SOURCE MATERIAL:
☆ ☆ ☆ ☆ ☆

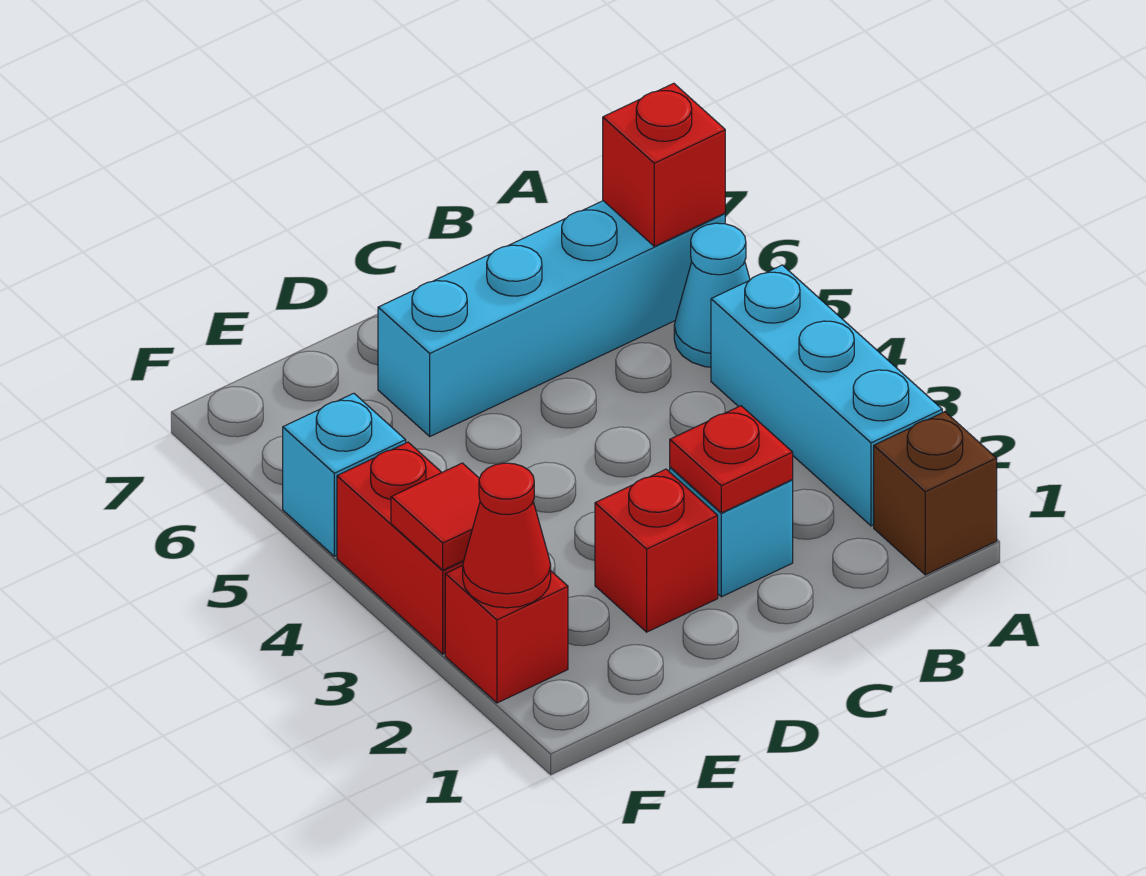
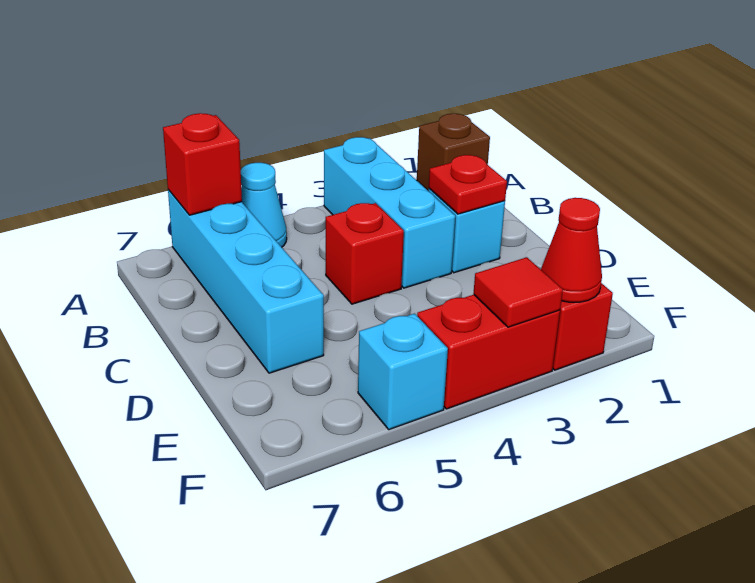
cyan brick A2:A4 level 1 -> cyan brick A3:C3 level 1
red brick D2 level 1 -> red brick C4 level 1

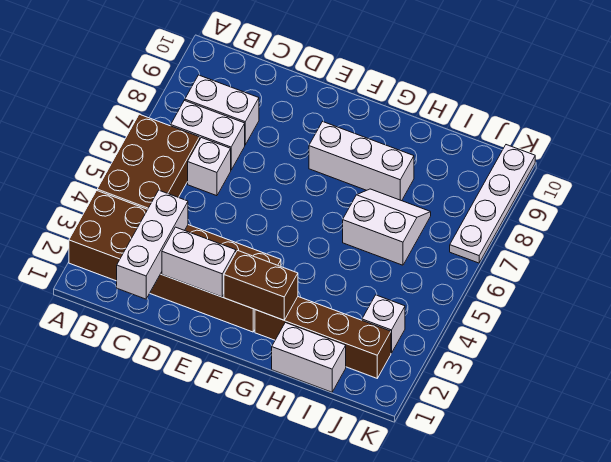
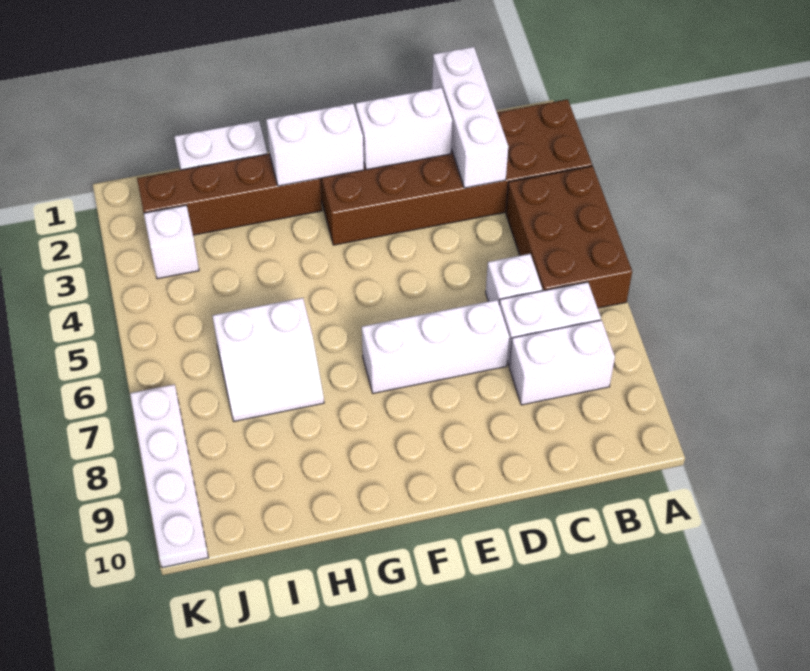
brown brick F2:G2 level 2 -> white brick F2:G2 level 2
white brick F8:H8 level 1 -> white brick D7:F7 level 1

☆ ☆ ☆ ☆ ☆

WORK INSTRUCTION:
Wherever the word "white" occurs in the data above, copy the line it sits in.

RESPONSE TO THIS TASK:
brown brick F2:G2 level 2 -> white brick F2:G2 level 2
white brick F8:H8 level 1 -> white brick D7:F7 level 1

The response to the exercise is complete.